(Content revision data)
# # # #

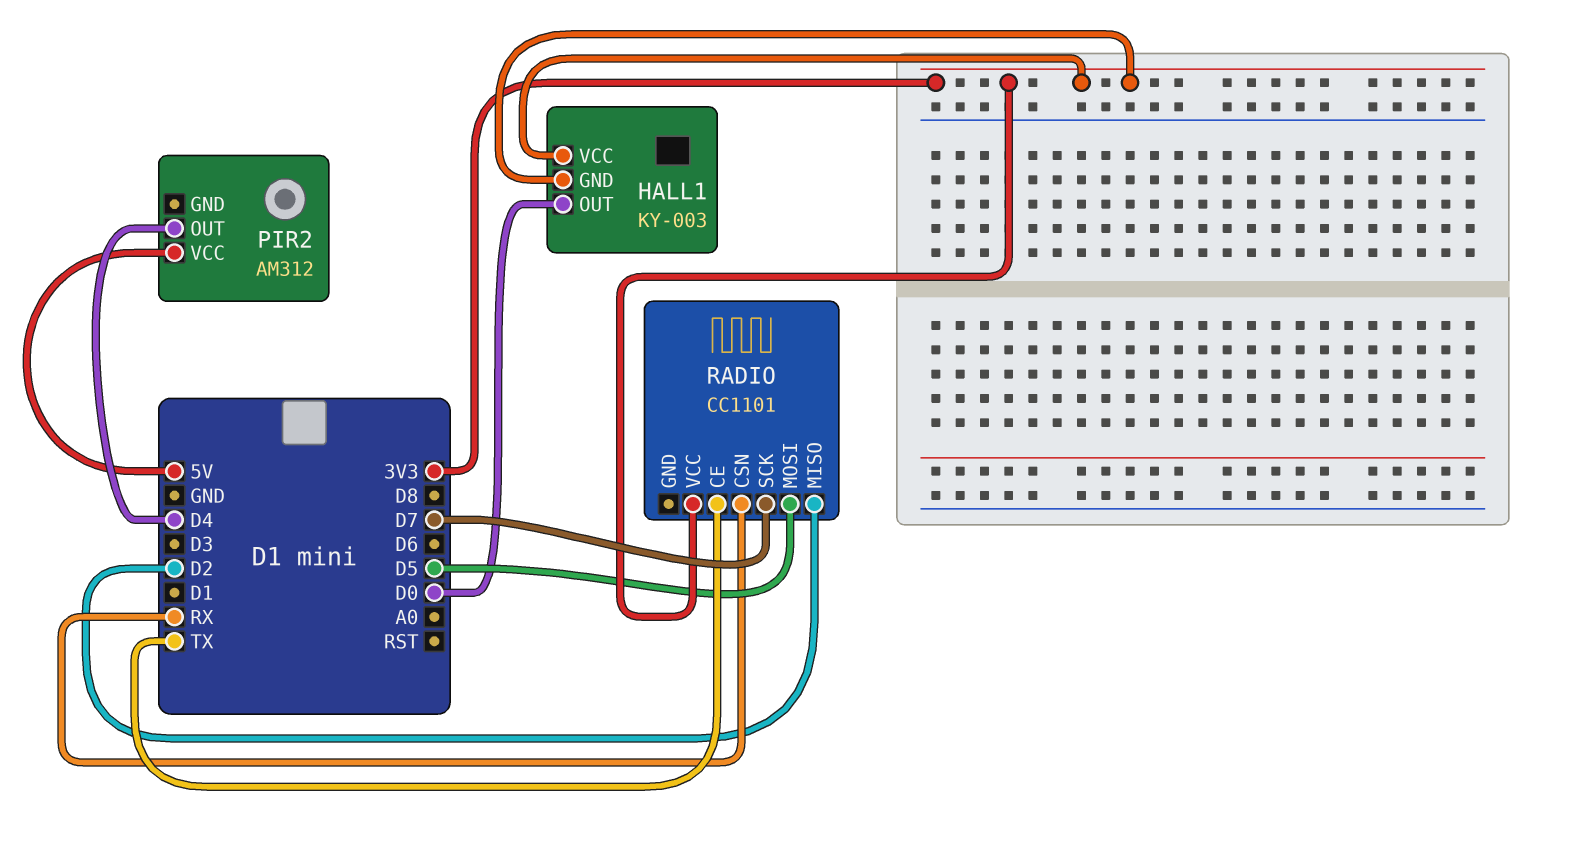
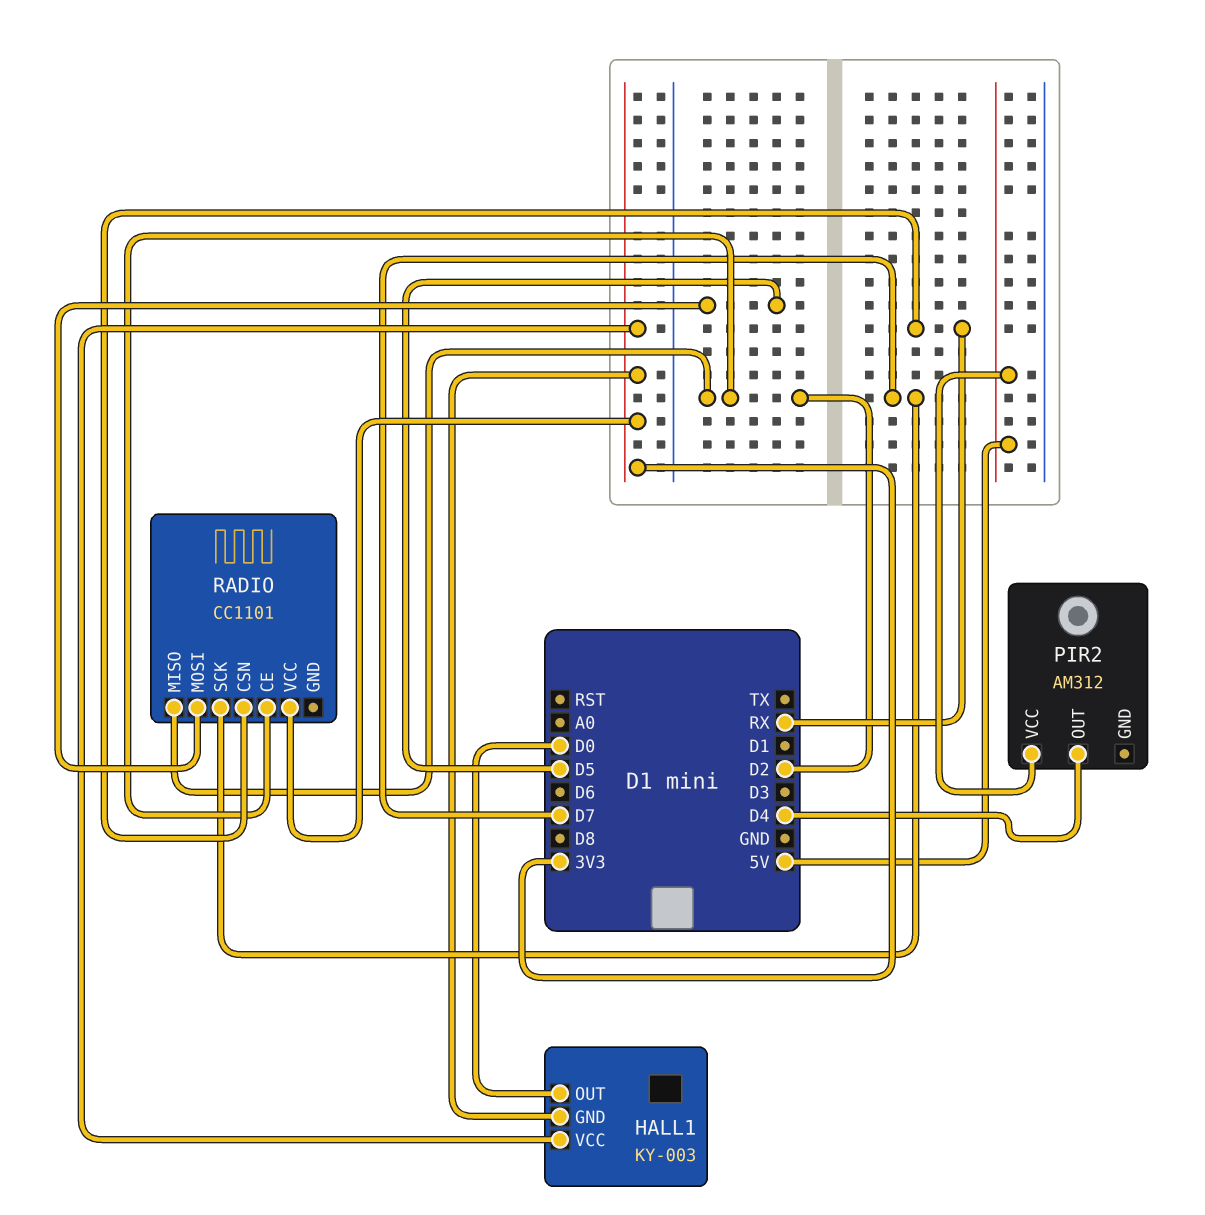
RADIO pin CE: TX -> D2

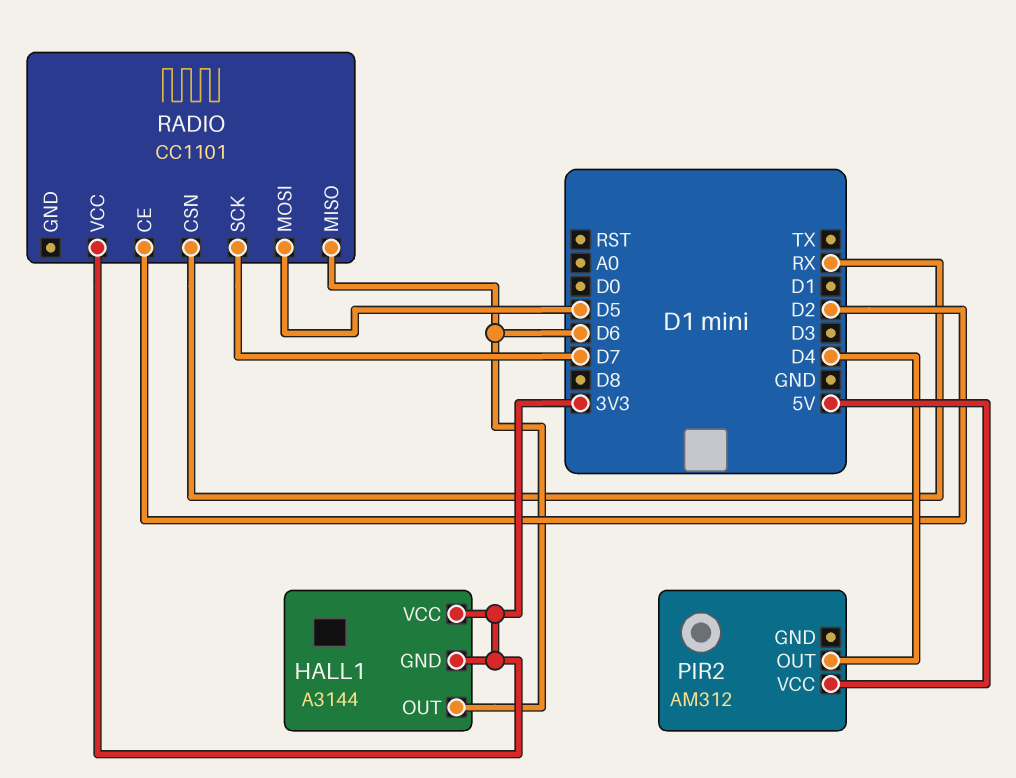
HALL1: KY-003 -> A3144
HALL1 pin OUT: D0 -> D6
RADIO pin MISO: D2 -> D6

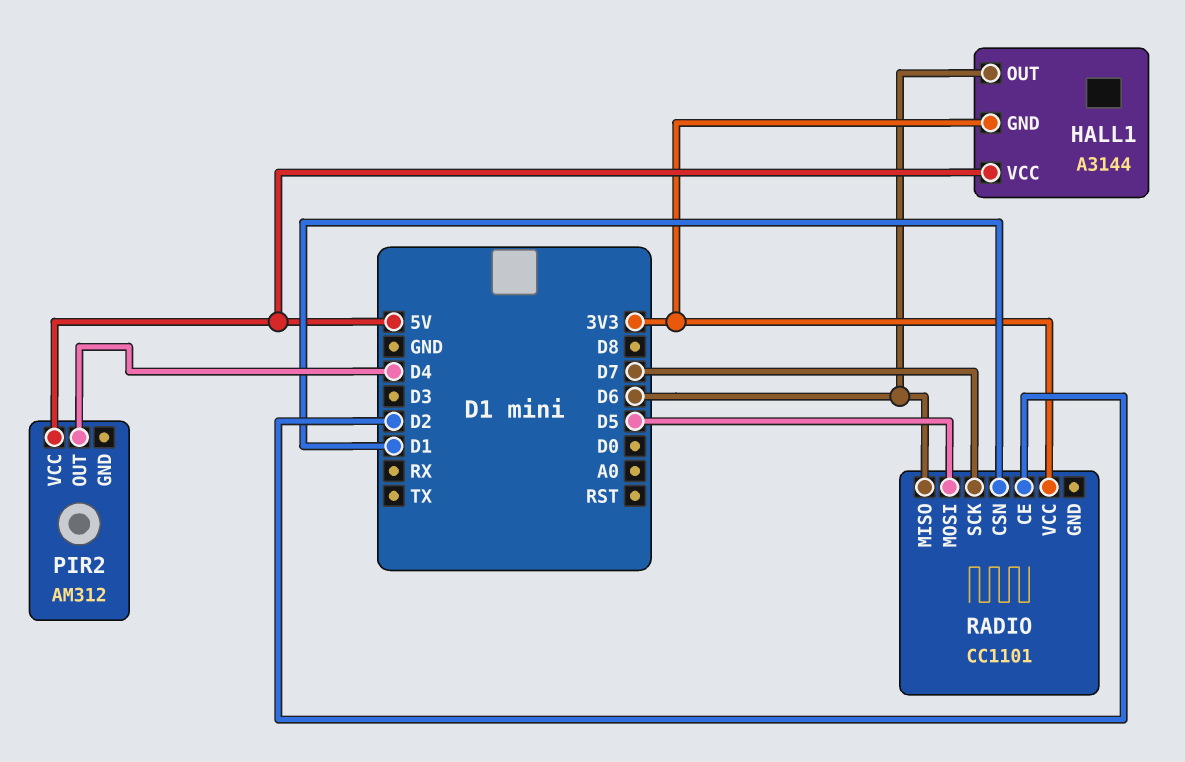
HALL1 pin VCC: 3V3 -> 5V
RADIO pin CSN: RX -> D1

# # # #

• **Exercise brief**
Can the lines from the one with "RADIO pin MISO: D2 -> D6" to the end of the records above be quoted exactly, both ends included, with every picture omitted?

• **Exercise output**
RADIO pin MISO: D2 -> D6

HALL1 pin VCC: 3V3 -> 5V
RADIO pin CSN: RX -> D1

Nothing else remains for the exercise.